- _Exercise instructions_
Unless it is a picture, every line from the start of the entries through the line with "(540, 222) = (460, 456): red" must be retyped exactly.

- _Information supplied_

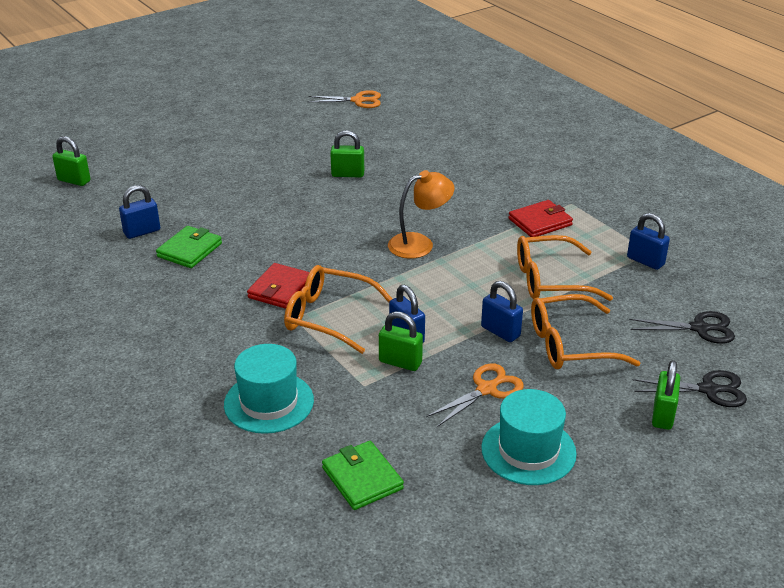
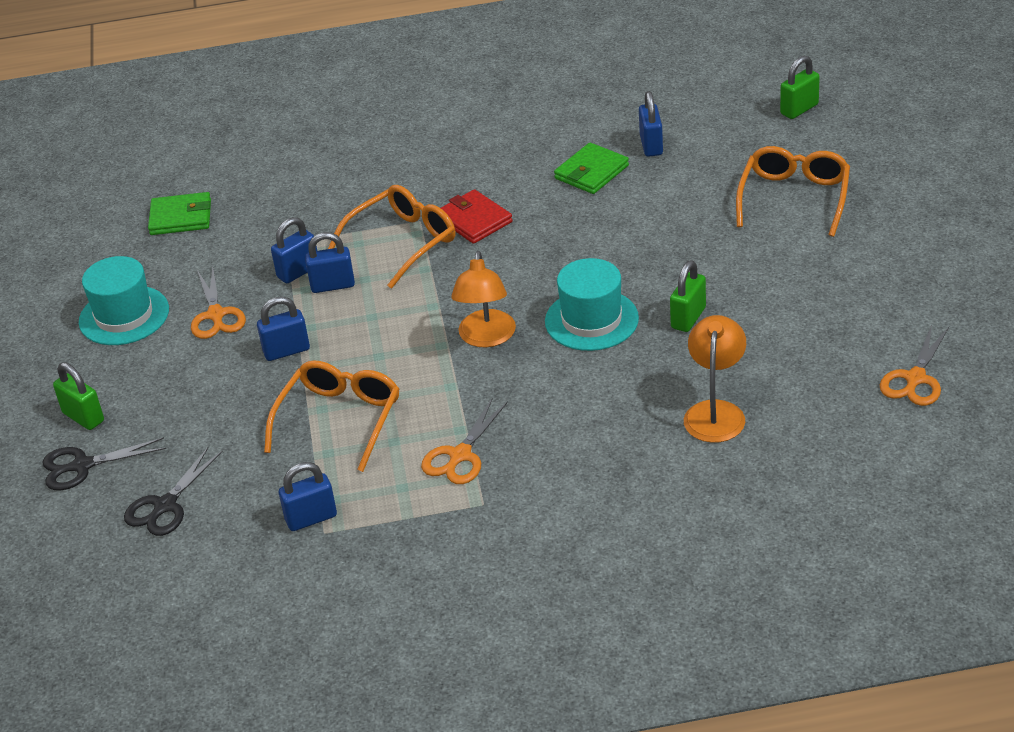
camera: 120 degrees right, 5 degrees up
(189, 250) = (591, 172): green wallet -> green wallet turned 75 degrees clockwise
(269, 402) = (311, 186): turquoise hat -> turquoise hat (591, 320)
(400, 362) = (298, 271): green padlock -> blue padlock
(429, 149) = (715, 412): none -> orange lamp
(540, 222) = (460, 456): red wallet -> orange scissors
(570, 345) = (226, 393): orange glasses -> orange glasses (794, 198)
(709, 390) = (82, 466): black scissors -> black scissors turned 45 degrees clockwise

- _Answer to the problem_
camera: 120 degrees right, 5 degrees up
(189, 250) = (591, 172): green wallet -> green wallet turned 75 degrees clockwise
(269, 402) = (311, 186): turquoise hat -> turquoise hat (591, 320)
(400, 362) = (298, 271): green padlock -> blue padlock
(429, 149) = (715, 412): none -> orange lamp
(540, 222) = (460, 456): red wallet -> orange scissors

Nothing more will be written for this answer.